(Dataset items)
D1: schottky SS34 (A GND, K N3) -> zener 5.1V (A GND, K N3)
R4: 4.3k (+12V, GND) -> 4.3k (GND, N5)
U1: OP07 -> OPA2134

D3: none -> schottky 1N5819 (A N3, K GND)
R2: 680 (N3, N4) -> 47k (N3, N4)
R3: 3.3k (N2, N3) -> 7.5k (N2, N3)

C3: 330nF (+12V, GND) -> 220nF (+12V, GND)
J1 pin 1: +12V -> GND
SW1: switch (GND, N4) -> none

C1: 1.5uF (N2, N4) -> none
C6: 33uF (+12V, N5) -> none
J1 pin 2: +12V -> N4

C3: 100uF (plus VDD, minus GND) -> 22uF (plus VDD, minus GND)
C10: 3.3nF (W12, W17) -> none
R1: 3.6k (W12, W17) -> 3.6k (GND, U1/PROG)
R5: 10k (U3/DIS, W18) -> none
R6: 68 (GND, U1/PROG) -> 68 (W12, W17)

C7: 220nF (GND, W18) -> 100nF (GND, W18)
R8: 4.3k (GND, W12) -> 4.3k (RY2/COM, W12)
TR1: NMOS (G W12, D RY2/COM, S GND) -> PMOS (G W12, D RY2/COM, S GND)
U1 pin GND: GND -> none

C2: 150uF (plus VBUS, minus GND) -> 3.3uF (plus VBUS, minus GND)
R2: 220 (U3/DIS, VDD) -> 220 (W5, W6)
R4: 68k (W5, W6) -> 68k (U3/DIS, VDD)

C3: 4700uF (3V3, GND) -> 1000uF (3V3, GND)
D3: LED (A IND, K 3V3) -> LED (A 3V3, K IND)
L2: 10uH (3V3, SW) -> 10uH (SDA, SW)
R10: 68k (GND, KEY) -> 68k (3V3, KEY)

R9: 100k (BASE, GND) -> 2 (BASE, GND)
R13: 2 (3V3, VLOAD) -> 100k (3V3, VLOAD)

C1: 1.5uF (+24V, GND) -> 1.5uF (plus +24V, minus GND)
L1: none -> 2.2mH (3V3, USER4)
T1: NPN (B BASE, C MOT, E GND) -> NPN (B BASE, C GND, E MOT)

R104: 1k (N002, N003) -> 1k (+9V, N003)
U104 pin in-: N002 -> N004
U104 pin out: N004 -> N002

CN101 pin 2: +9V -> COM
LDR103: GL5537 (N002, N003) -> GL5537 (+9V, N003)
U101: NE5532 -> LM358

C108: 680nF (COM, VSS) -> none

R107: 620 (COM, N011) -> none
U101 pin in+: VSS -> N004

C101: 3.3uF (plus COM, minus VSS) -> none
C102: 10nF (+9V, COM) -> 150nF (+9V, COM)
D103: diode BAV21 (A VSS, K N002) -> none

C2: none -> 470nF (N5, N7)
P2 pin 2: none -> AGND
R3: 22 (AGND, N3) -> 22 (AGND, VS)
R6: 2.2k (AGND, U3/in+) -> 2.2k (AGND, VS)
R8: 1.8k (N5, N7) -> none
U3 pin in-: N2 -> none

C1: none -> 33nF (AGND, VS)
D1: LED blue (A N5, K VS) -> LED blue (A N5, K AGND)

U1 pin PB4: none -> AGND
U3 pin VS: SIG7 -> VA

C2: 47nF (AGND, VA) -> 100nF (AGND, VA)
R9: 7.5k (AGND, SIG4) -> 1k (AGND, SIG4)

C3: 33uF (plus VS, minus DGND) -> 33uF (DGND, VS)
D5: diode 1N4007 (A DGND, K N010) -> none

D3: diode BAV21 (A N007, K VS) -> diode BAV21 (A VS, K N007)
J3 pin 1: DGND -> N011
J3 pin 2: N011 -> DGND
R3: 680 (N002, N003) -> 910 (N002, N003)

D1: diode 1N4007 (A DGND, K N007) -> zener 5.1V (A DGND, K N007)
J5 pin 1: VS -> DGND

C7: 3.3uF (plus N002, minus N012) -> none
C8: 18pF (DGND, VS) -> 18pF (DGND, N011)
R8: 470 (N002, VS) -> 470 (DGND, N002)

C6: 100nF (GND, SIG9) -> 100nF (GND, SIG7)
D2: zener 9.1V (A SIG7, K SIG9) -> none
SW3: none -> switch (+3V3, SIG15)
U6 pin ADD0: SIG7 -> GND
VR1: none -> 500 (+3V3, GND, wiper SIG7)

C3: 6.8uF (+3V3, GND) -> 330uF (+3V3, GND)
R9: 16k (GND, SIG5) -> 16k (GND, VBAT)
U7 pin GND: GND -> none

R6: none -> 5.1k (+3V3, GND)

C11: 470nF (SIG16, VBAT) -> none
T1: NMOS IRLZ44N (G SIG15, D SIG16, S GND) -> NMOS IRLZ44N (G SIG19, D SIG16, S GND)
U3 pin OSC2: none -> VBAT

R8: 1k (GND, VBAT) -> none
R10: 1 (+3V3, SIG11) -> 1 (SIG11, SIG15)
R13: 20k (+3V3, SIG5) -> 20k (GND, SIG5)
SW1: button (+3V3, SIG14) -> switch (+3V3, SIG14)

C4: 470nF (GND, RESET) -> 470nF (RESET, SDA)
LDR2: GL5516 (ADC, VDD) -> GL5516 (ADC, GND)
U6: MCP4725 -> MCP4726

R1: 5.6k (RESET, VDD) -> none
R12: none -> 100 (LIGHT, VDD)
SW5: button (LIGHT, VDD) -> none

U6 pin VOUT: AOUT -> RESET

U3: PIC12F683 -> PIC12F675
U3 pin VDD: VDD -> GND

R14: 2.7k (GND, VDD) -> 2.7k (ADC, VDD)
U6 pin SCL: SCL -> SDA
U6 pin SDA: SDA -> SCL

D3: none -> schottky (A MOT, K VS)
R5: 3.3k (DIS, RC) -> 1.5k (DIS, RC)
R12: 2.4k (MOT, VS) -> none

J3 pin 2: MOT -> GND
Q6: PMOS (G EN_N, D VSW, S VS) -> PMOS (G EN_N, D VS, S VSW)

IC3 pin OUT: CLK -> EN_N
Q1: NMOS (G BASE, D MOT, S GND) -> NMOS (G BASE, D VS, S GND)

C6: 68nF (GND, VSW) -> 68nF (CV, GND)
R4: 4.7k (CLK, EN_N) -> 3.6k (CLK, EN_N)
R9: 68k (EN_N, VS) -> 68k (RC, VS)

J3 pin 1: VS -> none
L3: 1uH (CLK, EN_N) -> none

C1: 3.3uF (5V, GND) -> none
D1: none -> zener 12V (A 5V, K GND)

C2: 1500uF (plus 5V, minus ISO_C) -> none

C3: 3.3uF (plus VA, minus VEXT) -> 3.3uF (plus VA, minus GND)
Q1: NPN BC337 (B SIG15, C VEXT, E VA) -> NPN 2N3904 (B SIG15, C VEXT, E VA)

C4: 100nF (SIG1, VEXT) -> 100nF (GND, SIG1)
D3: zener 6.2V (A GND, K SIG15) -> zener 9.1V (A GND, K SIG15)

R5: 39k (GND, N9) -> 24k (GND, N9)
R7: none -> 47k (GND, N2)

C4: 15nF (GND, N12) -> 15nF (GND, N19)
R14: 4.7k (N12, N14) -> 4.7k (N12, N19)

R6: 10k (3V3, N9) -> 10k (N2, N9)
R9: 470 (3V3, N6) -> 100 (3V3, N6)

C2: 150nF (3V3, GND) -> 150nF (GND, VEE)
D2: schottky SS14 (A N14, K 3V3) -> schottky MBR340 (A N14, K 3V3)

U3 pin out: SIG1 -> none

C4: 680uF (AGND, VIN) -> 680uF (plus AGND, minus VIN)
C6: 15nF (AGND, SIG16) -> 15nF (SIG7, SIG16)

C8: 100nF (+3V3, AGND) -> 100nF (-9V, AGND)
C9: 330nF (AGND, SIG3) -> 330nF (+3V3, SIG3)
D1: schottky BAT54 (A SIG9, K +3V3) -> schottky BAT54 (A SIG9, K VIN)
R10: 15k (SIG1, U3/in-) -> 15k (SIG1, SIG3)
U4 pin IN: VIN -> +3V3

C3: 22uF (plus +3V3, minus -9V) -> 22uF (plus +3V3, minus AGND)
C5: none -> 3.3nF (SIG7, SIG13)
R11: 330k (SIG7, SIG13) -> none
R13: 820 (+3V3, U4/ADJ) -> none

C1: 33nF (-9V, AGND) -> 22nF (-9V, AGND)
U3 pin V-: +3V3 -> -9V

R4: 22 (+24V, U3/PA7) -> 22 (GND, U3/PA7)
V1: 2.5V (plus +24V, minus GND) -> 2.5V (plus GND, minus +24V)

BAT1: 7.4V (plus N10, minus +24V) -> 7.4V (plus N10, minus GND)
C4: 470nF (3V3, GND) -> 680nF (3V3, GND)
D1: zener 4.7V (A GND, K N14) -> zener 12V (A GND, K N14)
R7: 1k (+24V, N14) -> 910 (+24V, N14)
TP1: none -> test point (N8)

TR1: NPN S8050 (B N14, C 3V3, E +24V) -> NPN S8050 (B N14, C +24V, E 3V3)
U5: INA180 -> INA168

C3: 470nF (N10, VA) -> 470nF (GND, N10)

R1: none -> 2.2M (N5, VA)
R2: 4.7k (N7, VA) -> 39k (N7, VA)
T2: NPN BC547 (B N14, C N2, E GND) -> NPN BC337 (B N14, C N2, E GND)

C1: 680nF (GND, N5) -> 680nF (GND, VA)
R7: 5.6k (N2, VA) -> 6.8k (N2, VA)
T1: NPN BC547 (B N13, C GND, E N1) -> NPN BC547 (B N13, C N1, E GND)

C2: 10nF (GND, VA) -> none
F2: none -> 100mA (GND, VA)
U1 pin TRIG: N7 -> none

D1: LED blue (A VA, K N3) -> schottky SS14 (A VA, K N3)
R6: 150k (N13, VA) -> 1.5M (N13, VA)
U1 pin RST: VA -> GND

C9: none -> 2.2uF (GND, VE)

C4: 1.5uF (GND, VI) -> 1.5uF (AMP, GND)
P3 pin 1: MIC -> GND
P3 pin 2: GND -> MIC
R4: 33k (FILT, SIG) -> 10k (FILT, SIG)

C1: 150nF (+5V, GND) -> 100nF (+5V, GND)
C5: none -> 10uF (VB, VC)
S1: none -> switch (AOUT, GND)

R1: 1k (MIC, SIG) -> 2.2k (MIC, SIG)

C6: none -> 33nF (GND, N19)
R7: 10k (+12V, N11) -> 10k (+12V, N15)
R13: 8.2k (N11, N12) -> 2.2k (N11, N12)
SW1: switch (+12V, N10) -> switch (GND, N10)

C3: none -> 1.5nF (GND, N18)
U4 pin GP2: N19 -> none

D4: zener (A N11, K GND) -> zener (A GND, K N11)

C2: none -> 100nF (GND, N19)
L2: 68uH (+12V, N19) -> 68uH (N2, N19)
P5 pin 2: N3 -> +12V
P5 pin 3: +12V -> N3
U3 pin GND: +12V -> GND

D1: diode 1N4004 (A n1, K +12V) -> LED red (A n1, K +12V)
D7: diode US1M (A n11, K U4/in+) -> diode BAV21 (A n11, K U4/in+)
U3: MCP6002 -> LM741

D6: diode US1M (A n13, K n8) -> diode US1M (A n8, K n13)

## [EXERCISE INSTRUCTIONS]
Using the entries above, output exactly the lines between the line holding "U101 pin in+: VSS -> N004" and the line holding "R14: 2.7k (GND, VDD) -> 2.7k (ADC, VDD)", end lines included, and nothing more.

## [ANSWER BOX]
U101 pin in+: VSS -> N004

C101: 3.3uF (plus COM, minus VSS) -> none
C102: 10nF (+9V, COM) -> 150nF (+9V, COM)
D103: diode BAV21 (A VSS, K N002) -> none

C2: none -> 470nF (N5, N7)
P2 pin 2: none -> AGND
R3: 22 (AGND, N3) -> 22 (AGND, VS)
R6: 2.2k (AGND, U3/in+) -> 2.2k (AGND, VS)
R8: 1.8k (N5, N7) -> none
U3 pin in-: N2 -> none

C1: none -> 33nF (AGND, VS)
D1: LED blue (A N5, K VS) -> LED blue (A N5, K AGND)

U1 pin PB4: none -> AGND
U3 pin VS: SIG7 -> VA

C2: 47nF (AGND, VA) -> 100nF (AGND, VA)
R9: 7.5k (AGND, SIG4) -> 1k (AGND, SIG4)

C3: 33uF (plus VS, minus DGND) -> 33uF (DGND, VS)
D5: diode 1N4007 (A DGND, K N010) -> none

D3: diode BAV21 (A N007, K VS) -> diode BAV21 (A VS, K N007)
J3 pin 1: DGND -> N011
J3 pin 2: N011 -> DGND
R3: 680 (N002, N003) -> 910 (N002, N003)

D1: diode 1N4007 (A DGND, K N007) -> zener 5.1V (A DGND, K N007)
J5 pin 1: VS -> DGND

C7: 3.3uF (plus N002, minus N012) -> none
C8: 18pF (DGND, VS) -> 18pF (DGND, N011)
R8: 470 (N002, VS) -> 470 (DGND, N002)

C6: 100nF (GND, SIG9) -> 100nF (GND, SIG7)
D2: zener 9.1V (A SIG7, K SIG9) -> none
SW3: none -> switch (+3V3, SIG15)
U6 pin ADD0: SIG7 -> GND
VR1: none -> 500 (+3V3, GND, wiper SIG7)

C3: 6.8uF (+3V3, GND) -> 330uF (+3V3, GND)
R9: 16k (GND, SIG5) -> 16k (GND, VBAT)
U7 pin GND: GND -> none

R6: none -> 5.1k (+3V3, GND)

C11: 470nF (SIG16, VBAT) -> none
T1: NMOS IRLZ44N (G SIG15, D SIG16, S GND) -> NMOS IRLZ44N (G SIG19, D SIG16, S GND)
U3 pin OSC2: none -> VBAT

R8: 1k (GND, VBAT) -> none
R10: 1 (+3V3, SIG11) -> 1 (SIG11, SIG15)
R13: 20k (+3V3, SIG5) -> 20k (GND, SIG5)
SW1: button (+3V3, SIG14) -> switch (+3V3, SIG14)

C4: 470nF (GND, RESET) -> 470nF (RESET, SDA)
LDR2: GL5516 (ADC, VDD) -> GL5516 (ADC, GND)
U6: MCP4725 -> MCP4726

R1: 5.6k (RESET, VDD) -> none
R12: none -> 100 (LIGHT, VDD)
SW5: button (LIGHT, VDD) -> none

U6 pin VOUT: AOUT -> RESET

U3: PIC12F683 -> PIC12F675
U3 pin VDD: VDD -> GND

R14: 2.7k (GND, VDD) -> 2.7k (ADC, VDD)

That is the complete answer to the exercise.